● TASK PROMPT: Look below for the line containing "none -> cyan plate E1 level 1". Write out that line and the rest through the last one, exactly as they appear, but without pictures.

[Before-and-after object listings]

********

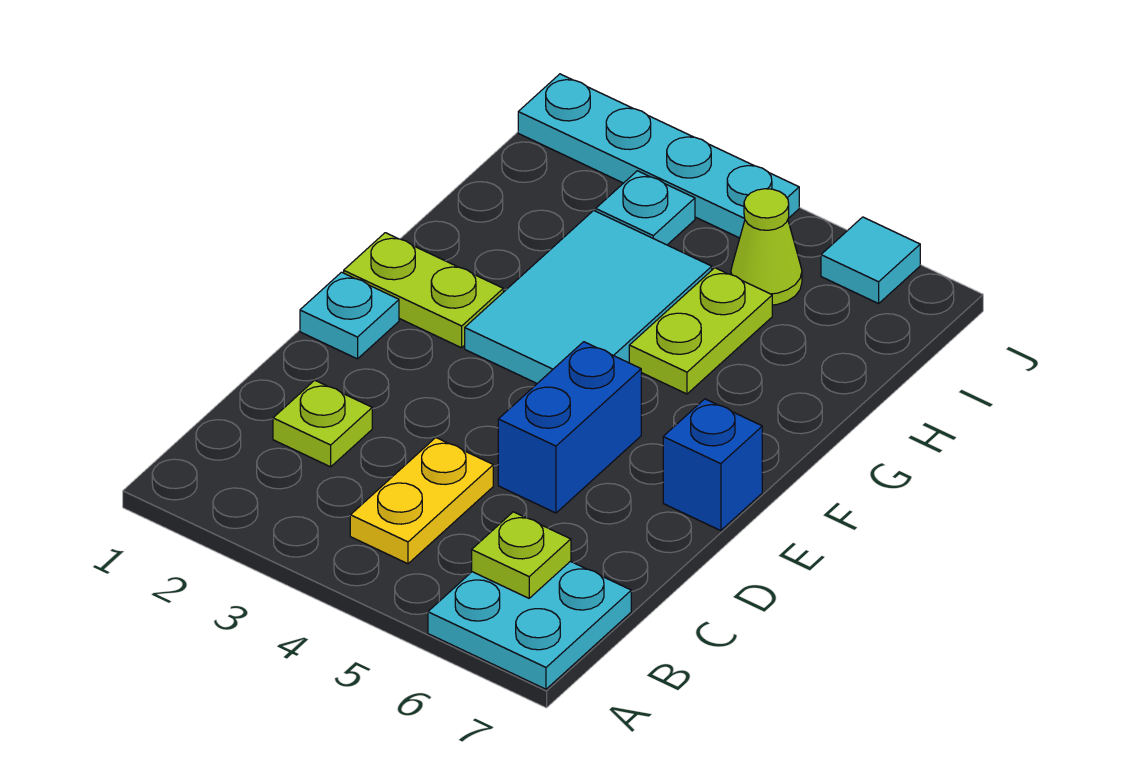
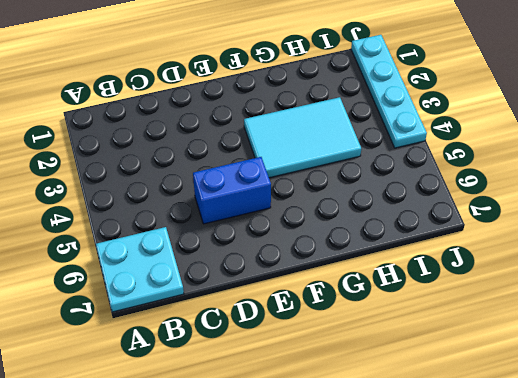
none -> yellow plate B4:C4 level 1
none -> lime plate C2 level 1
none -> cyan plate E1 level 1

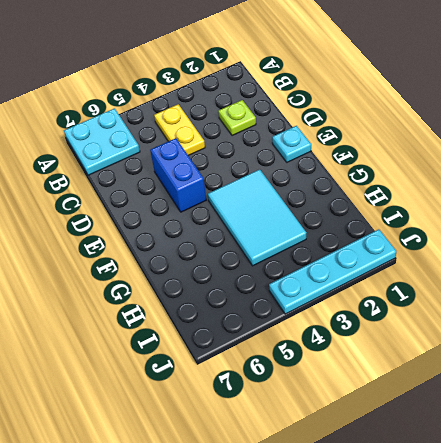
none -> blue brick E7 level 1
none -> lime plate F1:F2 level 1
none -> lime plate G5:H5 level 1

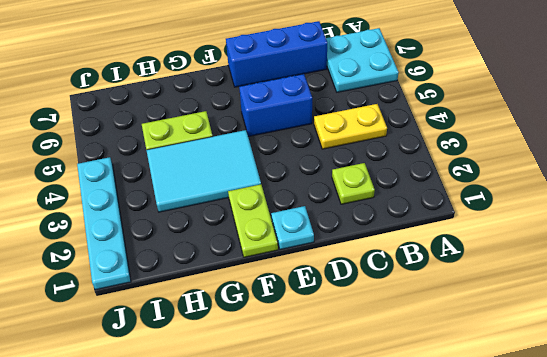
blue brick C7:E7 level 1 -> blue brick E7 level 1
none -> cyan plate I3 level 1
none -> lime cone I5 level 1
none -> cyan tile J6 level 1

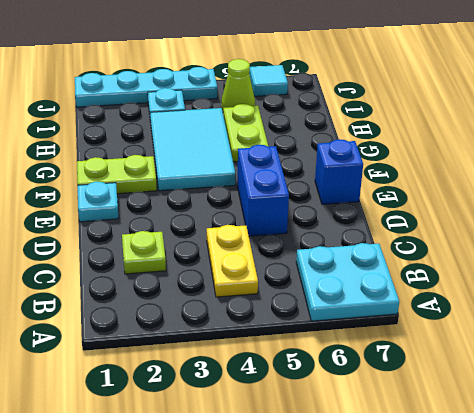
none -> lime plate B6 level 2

********

● RESULT:
none -> cyan plate E1 level 1

none -> blue brick E7 level 1
none -> lime plate F1:F2 level 1
none -> lime plate G5:H5 level 1

blue brick C7:E7 level 1 -> blue brick E7 level 1
none -> cyan plate I3 level 1
none -> lime cone I5 level 1
none -> cyan tile J6 level 1

none -> lime plate B6 level 2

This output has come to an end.